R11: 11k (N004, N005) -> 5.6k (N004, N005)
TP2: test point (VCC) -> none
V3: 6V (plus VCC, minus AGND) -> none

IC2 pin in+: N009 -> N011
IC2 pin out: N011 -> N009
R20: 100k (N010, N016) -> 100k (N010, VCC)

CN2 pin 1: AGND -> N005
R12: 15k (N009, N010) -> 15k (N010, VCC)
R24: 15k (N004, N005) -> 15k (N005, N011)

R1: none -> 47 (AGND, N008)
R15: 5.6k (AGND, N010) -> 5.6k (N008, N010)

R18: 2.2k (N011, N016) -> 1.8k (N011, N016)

============

## Goal of the exercise
Work out the number of lines in this listing that include the word "none". Reply with that number only.

## Result of this task
3